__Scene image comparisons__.

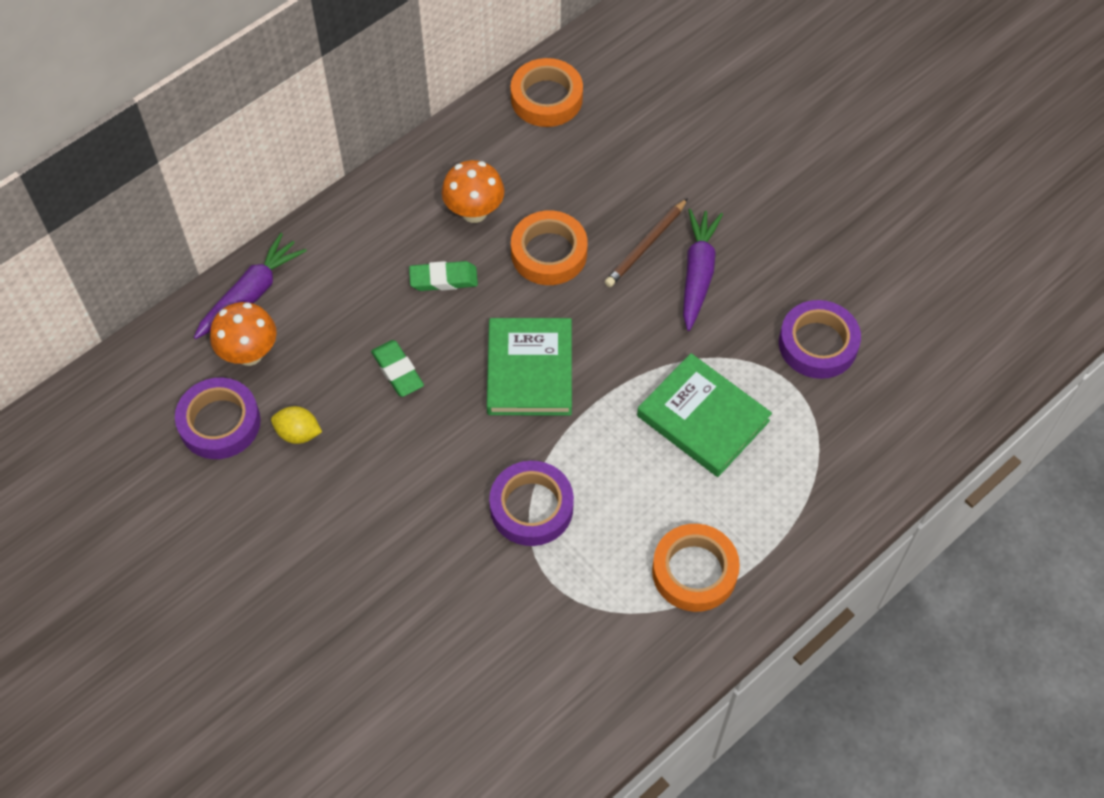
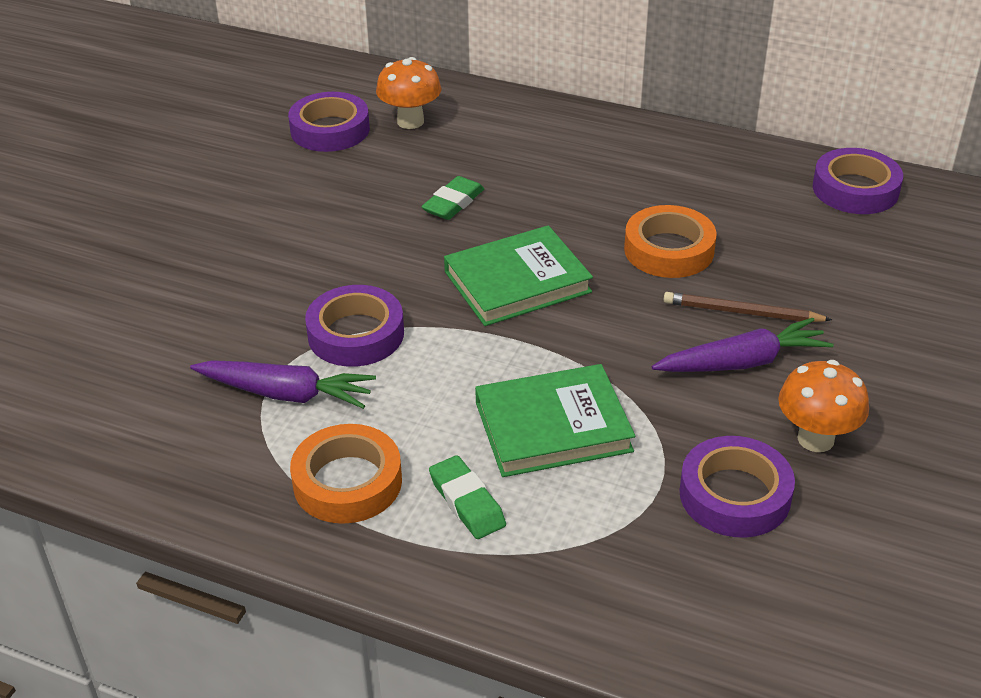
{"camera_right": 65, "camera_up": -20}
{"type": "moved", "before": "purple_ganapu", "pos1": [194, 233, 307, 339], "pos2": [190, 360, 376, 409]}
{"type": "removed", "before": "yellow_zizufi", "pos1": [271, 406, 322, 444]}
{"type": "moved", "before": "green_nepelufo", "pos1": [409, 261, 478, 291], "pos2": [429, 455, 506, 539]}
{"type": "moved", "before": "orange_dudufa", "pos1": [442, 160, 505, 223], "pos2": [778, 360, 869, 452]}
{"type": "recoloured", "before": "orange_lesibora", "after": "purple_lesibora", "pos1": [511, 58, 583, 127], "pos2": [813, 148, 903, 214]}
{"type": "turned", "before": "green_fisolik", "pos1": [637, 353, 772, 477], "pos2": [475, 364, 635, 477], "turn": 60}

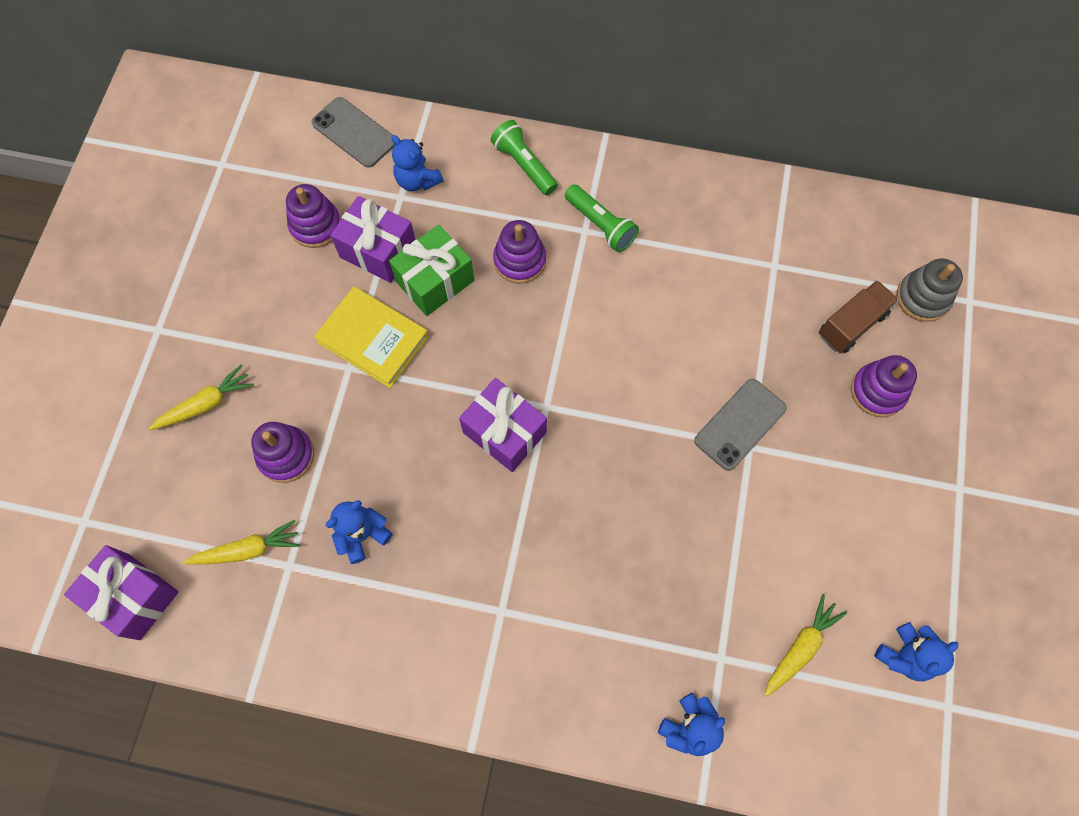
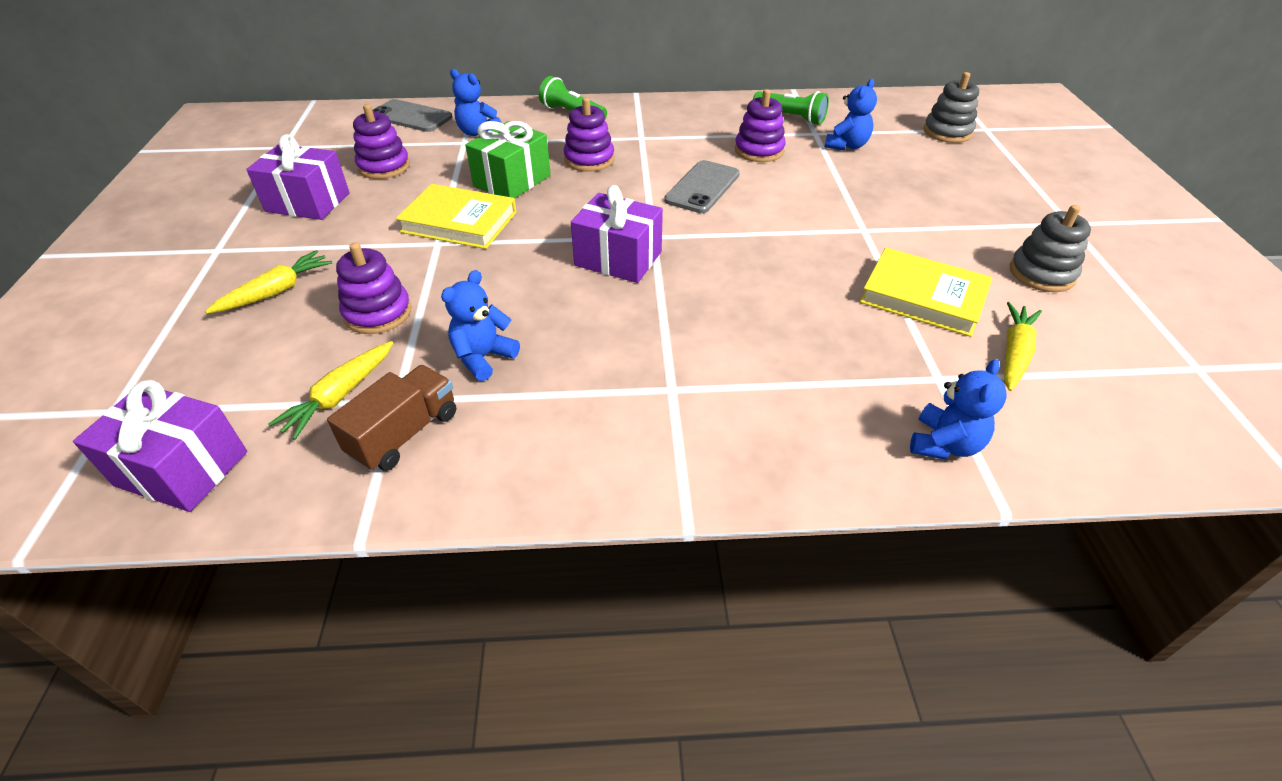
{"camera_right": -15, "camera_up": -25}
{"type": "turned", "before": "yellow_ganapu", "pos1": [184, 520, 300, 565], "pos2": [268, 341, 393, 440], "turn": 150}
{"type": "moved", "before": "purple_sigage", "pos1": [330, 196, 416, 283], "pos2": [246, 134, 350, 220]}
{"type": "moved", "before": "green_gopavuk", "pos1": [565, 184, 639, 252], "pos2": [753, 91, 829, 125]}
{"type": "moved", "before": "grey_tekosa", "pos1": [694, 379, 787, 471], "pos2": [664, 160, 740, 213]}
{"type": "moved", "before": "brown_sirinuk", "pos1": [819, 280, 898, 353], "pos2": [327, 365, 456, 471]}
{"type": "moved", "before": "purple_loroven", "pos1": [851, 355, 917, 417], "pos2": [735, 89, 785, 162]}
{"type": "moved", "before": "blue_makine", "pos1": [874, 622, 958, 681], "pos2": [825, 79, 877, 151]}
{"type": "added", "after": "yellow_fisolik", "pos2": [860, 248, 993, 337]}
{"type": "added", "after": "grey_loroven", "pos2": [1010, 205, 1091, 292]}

__Problem__.
Could you reproduce the records above exactly, leaving out the pictures?

__Response for this exercise__.
{"camera_right": 65, "camera_up": -20}
{"type": "moved", "before": "purple_ganapu", "pos1": [194, 233, 307, 339], "pos2": [190, 360, 376, 409]}
{"type": "removed", "before": "yellow_zizufi", "pos1": [271, 406, 322, 444]}
{"type": "moved", "before": "green_nepelufo", "pos1": [409, 261, 478, 291], "pos2": [429, 455, 506, 539]}
{"type": "moved", "before": "orange_dudufa", "pos1": [442, 160, 505, 223], "pos2": [778, 360, 869, 452]}
{"type": "recoloured", "before": "orange_lesibora", "after": "purple_lesibora", "pos1": [511, 58, 583, 127], "pos2": [813, 148, 903, 214]}
{"type": "turned", "before": "green_fisolik", "pos1": [637, 353, 772, 477], "pos2": [475, 364, 635, 477], "turn": 60}

{"camera_right": -15, "camera_up": -25}
{"type": "turned", "before": "yellow_ganapu", "pos1": [184, 520, 300, 565], "pos2": [268, 341, 393, 440], "turn": 150}
{"type": "moved", "before": "purple_sigage", "pos1": [330, 196, 416, 283], "pos2": [246, 134, 350, 220]}
{"type": "moved", "before": "green_gopavuk", "pos1": [565, 184, 639, 252], "pos2": [753, 91, 829, 125]}
{"type": "moved", "before": "grey_tekosa", "pos1": [694, 379, 787, 471], "pos2": [664, 160, 740, 213]}
{"type": "moved", "before": "brown_sirinuk", "pos1": [819, 280, 898, 353], "pos2": [327, 365, 456, 471]}
{"type": "moved", "before": "purple_loroven", "pos1": [851, 355, 917, 417], "pos2": [735, 89, 785, 162]}
{"type": "moved", "before": "blue_makine", "pos1": [874, 622, 958, 681], "pos2": [825, 79, 877, 151]}
{"type": "added", "after": "yellow_fisolik", "pos2": [860, 248, 993, 337]}
{"type": "added", "after": "grey_loroven", "pos2": [1010, 205, 1091, 292]}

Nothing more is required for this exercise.